*** Records provided ***

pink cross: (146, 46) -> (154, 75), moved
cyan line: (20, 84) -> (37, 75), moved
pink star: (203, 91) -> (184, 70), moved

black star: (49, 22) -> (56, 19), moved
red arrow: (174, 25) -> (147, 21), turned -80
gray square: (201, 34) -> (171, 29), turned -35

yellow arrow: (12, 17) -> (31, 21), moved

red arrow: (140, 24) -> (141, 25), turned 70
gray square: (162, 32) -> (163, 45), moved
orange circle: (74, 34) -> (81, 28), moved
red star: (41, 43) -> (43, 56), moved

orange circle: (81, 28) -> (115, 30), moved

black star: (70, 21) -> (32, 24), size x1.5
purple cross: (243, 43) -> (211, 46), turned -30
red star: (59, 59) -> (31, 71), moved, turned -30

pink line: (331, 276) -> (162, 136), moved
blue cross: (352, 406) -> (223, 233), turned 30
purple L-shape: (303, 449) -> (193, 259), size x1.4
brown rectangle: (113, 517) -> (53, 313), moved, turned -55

*** End of Records provided ***
*** Records provided ***

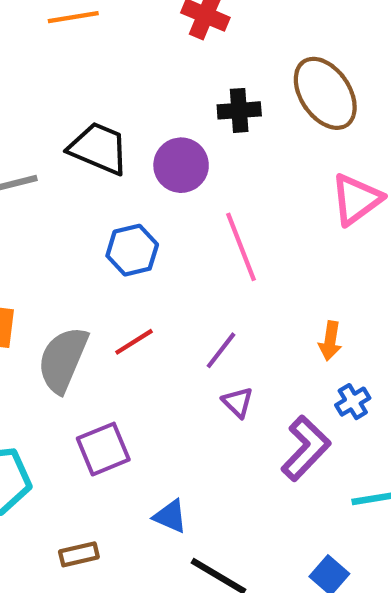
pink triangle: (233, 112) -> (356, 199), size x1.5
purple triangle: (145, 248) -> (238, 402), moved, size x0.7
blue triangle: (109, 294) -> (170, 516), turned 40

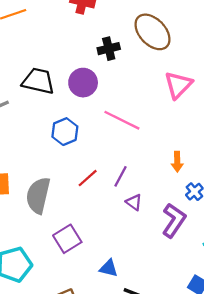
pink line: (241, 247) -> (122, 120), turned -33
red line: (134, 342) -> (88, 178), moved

*** End of Records provided ***

▶ **What is being asked**
Would you please repeat exactly the lines above, starting at the line with "pink cross: (146, 46) -> (154, 75), moved" and stopping at the line with "brown rectangle: (113, 517)", both included?

▶ **Answer to the exercise**
pink cross: (146, 46) -> (154, 75), moved
cyan line: (20, 84) -> (37, 75), moved
pink star: (203, 91) -> (184, 70), moved

black star: (49, 22) -> (56, 19), moved
red arrow: (174, 25) -> (147, 21), turned -80
gray square: (201, 34) -> (171, 29), turned -35

yellow arrow: (12, 17) -> (31, 21), moved

red arrow: (140, 24) -> (141, 25), turned 70
gray square: (162, 32) -> (163, 45), moved
orange circle: (74, 34) -> (81, 28), moved
red star: (41, 43) -> (43, 56), moved

orange circle: (81, 28) -> (115, 30), moved

black star: (70, 21) -> (32, 24), size x1.5
purple cross: (243, 43) -> (211, 46), turned -30
red star: (59, 59) -> (31, 71), moved, turned -30

pink line: (331, 276) -> (162, 136), moved
blue cross: (352, 406) -> (223, 233), turned 30
purple L-shape: (303, 449) -> (193, 259), size x1.4
brown rectangle: (113, 517) -> (53, 313), moved, turned -55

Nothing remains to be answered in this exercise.